> **Information given**

==========

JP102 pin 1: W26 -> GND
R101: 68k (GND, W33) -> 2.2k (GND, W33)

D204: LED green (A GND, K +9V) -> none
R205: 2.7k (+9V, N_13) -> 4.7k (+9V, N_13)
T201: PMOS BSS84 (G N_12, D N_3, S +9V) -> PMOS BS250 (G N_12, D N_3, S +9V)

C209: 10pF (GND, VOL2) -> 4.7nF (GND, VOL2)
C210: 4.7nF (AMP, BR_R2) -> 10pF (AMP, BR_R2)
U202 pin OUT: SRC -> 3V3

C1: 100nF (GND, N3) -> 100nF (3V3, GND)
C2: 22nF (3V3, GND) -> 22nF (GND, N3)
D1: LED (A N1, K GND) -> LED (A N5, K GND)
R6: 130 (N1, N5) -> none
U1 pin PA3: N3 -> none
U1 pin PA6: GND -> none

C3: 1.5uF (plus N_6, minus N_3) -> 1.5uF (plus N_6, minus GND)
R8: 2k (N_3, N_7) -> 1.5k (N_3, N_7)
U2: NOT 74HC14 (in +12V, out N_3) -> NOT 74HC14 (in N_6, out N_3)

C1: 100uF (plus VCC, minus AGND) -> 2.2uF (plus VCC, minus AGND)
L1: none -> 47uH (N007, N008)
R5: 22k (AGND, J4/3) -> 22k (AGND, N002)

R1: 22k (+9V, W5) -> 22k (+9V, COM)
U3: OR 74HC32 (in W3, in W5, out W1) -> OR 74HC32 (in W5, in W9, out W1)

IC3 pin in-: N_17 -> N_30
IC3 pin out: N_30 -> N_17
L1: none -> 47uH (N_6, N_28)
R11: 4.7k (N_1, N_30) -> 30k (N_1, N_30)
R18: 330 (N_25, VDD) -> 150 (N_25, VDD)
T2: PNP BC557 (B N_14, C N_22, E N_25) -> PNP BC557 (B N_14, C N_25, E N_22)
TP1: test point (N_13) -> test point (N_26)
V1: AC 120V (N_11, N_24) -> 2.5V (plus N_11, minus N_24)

==========

> **What is expected**
The entries above should be copied out exactly, with none left out.

> **Output of the exercise**
JP102 pin 1: W26 -> GND
R101: 68k (GND, W33) -> 2.2k (GND, W33)

D204: LED green (A GND, K +9V) -> none
R205: 2.7k (+9V, N_13) -> 4.7k (+9V, N_13)
T201: PMOS BSS84 (G N_12, D N_3, S +9V) -> PMOS BS250 (G N_12, D N_3, S +9V)

C209: 10pF (GND, VOL2) -> 4.7nF (GND, VOL2)
C210: 4.7nF (AMP, BR_R2) -> 10pF (AMP, BR_R2)
U202 pin OUT: SRC -> 3V3

C1: 100nF (GND, N3) -> 100nF (3V3, GND)
C2: 22nF (3V3, GND) -> 22nF (GND, N3)
D1: LED (A N1, K GND) -> LED (A N5, K GND)
R6: 130 (N1, N5) -> none
U1 pin PA3: N3 -> none
U1 pin PA6: GND -> none

C3: 1.5uF (plus N_6, minus N_3) -> 1.5uF (plus N_6, minus GND)
R8: 2k (N_3, N_7) -> 1.5k (N_3, N_7)
U2: NOT 74HC14 (in +12V, out N_3) -> NOT 74HC14 (in N_6, out N_3)

C1: 100uF (plus VCC, minus AGND) -> 2.2uF (plus VCC, minus AGND)
L1: none -> 47uH (N007, N008)
R5: 22k (AGND, J4/3) -> 22k (AGND, N002)

R1: 22k (+9V, W5) -> 22k (+9V, COM)
U3: OR 74HC32 (in W3, in W5, out W1) -> OR 74HC32 (in W5, in W9, out W1)

IC3 pin in-: N_17 -> N_30
IC3 pin out: N_30 -> N_17
L1: none -> 47uH (N_6, N_28)
R11: 4.7k (N_1, N_30) -> 30k (N_1, N_30)
R18: 330 (N_25, VDD) -> 150 (N_25, VDD)
T2: PNP BC557 (B N_14, C N_22, E N_25) -> PNP BC557 (B N_14, C N_25, E N_22)
TP1: test point (N_13) -> test point (N_26)
V1: AC 120V (N_11, N_24) -> 2.5V (plus N_11, minus N_24)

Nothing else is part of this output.